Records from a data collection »

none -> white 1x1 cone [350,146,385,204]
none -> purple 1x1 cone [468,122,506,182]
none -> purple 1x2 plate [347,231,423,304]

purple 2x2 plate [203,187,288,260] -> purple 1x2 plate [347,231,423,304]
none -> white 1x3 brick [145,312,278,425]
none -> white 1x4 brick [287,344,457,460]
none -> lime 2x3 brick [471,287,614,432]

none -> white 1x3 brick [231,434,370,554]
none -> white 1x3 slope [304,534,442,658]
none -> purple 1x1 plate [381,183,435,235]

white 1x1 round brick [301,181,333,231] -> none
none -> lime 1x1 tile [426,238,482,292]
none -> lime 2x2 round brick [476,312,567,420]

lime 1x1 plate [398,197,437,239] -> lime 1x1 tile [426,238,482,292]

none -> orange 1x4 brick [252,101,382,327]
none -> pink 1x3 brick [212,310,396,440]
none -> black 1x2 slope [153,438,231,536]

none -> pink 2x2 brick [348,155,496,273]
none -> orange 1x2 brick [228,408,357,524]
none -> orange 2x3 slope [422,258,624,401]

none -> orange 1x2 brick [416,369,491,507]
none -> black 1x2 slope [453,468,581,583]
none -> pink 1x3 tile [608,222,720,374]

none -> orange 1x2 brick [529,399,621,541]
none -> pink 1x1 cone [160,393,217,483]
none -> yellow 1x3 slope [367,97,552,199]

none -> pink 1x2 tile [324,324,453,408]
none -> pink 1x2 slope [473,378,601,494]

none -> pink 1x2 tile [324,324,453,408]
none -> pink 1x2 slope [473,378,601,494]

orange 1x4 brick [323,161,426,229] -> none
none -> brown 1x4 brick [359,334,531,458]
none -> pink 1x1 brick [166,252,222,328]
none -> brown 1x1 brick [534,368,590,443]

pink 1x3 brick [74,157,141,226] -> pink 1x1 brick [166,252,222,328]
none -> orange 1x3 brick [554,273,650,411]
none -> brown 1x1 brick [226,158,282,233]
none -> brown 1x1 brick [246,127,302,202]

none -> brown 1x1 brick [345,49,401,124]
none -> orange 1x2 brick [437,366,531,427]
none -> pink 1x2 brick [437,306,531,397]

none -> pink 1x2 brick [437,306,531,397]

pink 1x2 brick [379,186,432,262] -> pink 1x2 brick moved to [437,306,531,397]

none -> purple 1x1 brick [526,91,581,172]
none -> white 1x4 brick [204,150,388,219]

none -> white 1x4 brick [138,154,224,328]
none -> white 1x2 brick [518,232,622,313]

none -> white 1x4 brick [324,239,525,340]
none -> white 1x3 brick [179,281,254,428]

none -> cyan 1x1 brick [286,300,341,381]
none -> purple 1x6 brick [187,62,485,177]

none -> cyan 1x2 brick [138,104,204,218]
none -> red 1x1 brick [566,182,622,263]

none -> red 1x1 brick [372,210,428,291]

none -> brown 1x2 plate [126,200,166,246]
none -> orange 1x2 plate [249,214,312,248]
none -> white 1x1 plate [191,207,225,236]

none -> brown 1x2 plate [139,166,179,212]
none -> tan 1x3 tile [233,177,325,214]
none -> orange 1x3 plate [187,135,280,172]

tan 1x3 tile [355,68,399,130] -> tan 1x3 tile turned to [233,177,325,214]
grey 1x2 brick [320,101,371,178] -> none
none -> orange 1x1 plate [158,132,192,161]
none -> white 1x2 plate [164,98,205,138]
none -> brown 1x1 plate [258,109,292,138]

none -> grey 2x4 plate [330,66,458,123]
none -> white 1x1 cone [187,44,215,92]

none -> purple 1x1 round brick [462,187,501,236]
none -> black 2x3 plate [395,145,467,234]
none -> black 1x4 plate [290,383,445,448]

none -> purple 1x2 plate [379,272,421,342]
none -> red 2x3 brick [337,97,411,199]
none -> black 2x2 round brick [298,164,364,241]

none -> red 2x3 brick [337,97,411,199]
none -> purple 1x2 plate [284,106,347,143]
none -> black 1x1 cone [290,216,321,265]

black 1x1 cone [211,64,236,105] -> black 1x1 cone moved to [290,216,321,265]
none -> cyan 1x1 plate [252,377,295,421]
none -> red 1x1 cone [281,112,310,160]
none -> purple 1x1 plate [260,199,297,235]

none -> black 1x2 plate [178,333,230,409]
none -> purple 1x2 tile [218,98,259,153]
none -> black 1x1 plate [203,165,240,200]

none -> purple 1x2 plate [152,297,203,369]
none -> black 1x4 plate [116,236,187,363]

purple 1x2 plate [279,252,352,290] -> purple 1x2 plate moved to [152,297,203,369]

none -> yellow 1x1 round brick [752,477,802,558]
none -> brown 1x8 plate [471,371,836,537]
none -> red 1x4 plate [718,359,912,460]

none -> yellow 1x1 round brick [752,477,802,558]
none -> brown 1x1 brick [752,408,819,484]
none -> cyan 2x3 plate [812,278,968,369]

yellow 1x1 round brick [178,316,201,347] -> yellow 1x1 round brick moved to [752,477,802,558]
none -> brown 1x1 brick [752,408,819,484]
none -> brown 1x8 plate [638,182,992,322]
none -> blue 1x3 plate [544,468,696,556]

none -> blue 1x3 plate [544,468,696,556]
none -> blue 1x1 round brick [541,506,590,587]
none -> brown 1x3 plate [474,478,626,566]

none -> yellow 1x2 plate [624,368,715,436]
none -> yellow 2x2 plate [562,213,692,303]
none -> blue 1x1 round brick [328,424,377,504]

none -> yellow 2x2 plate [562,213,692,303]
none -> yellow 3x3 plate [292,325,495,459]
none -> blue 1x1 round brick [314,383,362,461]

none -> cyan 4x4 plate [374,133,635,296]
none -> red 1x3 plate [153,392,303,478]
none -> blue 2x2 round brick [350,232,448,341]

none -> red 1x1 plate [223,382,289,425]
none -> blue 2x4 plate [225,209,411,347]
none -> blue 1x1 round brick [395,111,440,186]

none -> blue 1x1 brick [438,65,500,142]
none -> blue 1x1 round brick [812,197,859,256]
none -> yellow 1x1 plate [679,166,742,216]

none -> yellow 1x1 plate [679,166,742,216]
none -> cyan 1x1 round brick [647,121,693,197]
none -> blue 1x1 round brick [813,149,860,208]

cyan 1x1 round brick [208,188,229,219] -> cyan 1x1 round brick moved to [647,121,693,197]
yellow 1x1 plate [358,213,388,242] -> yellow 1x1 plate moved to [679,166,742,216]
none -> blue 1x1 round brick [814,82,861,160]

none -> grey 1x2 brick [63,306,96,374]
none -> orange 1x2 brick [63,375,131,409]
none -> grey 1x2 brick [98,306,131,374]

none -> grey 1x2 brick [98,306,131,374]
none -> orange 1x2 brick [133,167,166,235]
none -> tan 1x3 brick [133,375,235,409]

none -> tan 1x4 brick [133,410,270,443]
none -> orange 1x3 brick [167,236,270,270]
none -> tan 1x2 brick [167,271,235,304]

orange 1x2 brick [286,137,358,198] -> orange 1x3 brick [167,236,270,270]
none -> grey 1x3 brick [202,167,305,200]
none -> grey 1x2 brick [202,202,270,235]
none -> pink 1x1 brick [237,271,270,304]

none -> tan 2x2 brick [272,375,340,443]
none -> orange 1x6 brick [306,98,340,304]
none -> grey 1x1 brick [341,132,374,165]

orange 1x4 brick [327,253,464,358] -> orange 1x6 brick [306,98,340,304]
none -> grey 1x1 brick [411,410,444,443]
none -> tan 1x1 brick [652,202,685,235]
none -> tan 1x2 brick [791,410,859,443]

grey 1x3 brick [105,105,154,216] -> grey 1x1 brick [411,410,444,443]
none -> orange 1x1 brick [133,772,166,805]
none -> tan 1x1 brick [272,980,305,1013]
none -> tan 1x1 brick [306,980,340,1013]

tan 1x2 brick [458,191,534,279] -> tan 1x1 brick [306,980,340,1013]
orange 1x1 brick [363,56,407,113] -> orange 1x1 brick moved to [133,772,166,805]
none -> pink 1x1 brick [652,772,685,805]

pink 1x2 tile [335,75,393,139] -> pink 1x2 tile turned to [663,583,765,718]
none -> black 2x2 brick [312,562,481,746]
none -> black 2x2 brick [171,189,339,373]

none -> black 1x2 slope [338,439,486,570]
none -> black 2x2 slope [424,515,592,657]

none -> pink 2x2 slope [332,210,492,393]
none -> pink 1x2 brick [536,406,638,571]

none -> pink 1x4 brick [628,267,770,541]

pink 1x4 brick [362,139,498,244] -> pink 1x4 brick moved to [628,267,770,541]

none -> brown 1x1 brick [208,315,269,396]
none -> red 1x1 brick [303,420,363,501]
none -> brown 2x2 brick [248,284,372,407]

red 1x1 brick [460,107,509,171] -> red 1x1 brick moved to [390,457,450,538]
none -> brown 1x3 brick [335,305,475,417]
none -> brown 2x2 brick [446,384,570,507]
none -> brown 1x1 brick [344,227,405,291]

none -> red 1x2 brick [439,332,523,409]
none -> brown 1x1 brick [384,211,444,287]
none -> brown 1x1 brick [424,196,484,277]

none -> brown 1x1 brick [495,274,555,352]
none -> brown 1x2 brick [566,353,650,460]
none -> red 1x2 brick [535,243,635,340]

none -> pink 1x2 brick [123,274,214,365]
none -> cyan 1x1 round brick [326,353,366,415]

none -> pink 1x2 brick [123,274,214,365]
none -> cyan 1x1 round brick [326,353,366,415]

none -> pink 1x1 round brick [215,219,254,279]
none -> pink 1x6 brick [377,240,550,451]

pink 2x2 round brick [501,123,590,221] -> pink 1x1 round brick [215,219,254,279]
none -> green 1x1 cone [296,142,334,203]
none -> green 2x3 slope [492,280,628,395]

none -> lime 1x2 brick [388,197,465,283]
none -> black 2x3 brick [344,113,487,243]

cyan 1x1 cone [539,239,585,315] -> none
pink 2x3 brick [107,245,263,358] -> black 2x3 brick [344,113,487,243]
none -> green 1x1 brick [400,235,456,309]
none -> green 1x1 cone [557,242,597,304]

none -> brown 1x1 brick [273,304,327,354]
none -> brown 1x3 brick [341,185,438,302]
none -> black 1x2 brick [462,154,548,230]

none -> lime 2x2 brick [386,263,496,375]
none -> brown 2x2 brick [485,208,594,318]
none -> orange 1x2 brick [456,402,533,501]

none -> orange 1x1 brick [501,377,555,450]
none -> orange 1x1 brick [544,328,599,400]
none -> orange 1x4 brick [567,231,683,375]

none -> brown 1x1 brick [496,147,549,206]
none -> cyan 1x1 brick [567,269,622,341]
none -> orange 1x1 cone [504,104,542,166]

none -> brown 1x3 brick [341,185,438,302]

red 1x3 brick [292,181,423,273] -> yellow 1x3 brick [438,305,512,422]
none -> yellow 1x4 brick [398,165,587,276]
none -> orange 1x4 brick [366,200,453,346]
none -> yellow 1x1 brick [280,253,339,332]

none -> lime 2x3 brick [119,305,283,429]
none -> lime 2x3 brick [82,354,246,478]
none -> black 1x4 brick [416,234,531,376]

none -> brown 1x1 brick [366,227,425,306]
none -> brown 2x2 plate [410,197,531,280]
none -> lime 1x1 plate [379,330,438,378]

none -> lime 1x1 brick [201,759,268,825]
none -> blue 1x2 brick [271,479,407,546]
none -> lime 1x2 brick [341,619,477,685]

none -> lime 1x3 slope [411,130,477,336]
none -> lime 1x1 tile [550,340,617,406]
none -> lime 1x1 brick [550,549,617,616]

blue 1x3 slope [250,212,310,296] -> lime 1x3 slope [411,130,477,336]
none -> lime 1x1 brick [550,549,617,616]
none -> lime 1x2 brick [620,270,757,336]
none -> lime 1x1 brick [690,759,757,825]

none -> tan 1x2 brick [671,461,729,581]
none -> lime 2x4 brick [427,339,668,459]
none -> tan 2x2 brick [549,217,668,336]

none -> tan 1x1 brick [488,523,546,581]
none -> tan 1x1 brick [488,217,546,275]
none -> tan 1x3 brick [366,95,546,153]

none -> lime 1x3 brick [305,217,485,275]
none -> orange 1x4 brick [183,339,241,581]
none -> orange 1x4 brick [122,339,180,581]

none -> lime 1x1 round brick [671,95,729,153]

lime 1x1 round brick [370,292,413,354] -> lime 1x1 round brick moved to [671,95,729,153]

WORK ITEM » Search the entries above for the string "cone", and report each line where it occurs.

SOLUTION »
none -> white 1x1 cone [350,146,385,204]
none -> purple 1x1 cone [468,122,506,182]
none -> pink 1x1 cone [160,393,217,483]
none -> white 1x1 cone [187,44,215,92]
none -> black 1x1 cone [290,216,321,265]
black 1x1 cone [211,64,236,105] -> black 1x1 cone moved to [290,216,321,265]
none -> red 1x1 cone [281,112,310,160]
none -> green 1x1 cone [296,142,334,203]
cyan 1x1 cone [539,239,585,315] -> none
none -> green 1x1 cone [557,242,597,304]
none -> orange 1x1 cone [504,104,542,166]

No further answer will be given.